TASK STATEMENT
Line by line, print the records exactly as they are, dropping the pictures.

(Edit difference data)
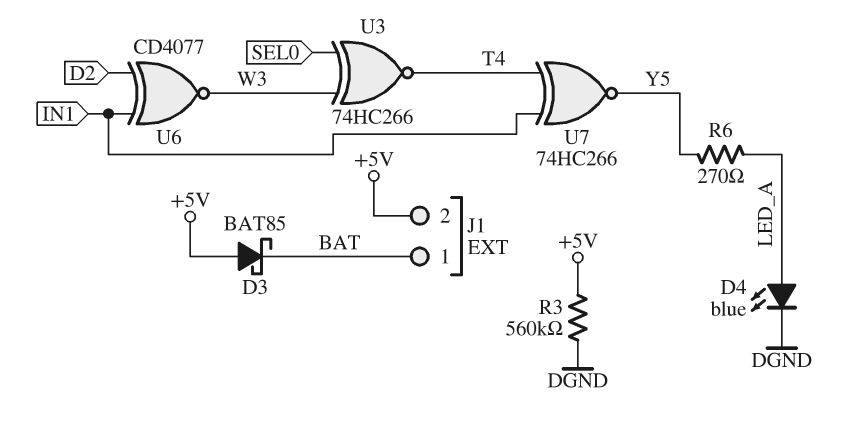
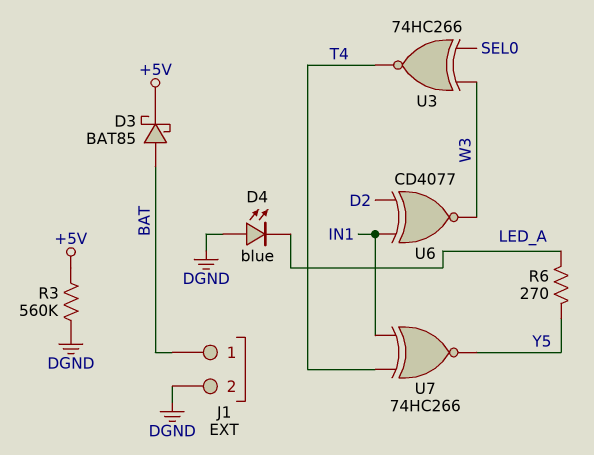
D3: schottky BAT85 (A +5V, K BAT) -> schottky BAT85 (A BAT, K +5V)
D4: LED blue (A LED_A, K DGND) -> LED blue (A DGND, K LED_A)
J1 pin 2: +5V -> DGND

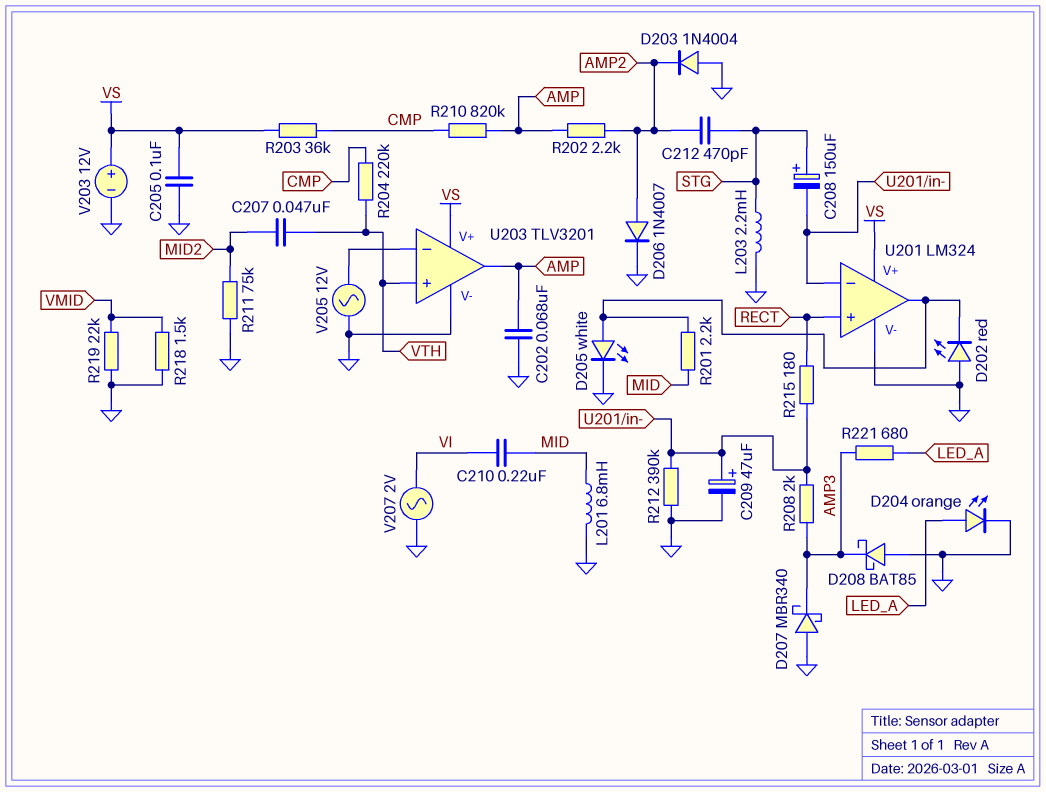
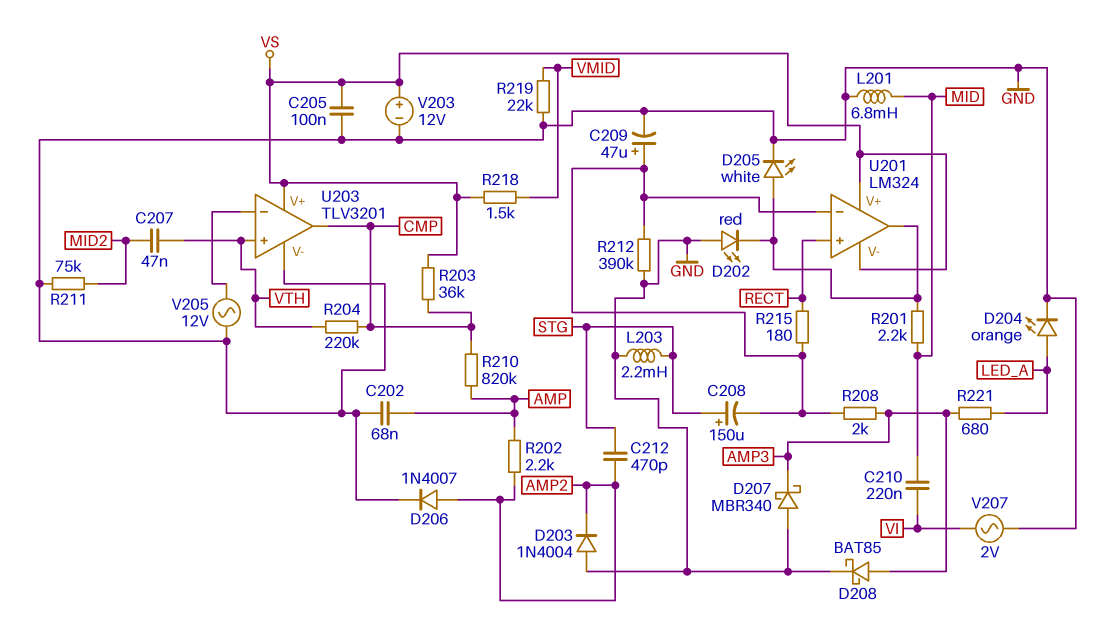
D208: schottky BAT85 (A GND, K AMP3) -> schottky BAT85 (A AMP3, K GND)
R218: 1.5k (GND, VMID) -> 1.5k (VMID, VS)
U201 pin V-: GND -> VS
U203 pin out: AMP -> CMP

FINISHED EXERCISE
D3: schottky BAT85 (A +5V, K BAT) -> schottky BAT85 (A BAT, K +5V)
D4: LED blue (A LED_A, K DGND) -> LED blue (A DGND, K LED_A)
J1 pin 2: +5V -> DGND

D208: schottky BAT85 (A GND, K AMP3) -> schottky BAT85 (A AMP3, K GND)
R218: 1.5k (GND, VMID) -> 1.5k (VMID, VS)
U201 pin V-: GND -> VS
U203 pin out: AMP -> CMP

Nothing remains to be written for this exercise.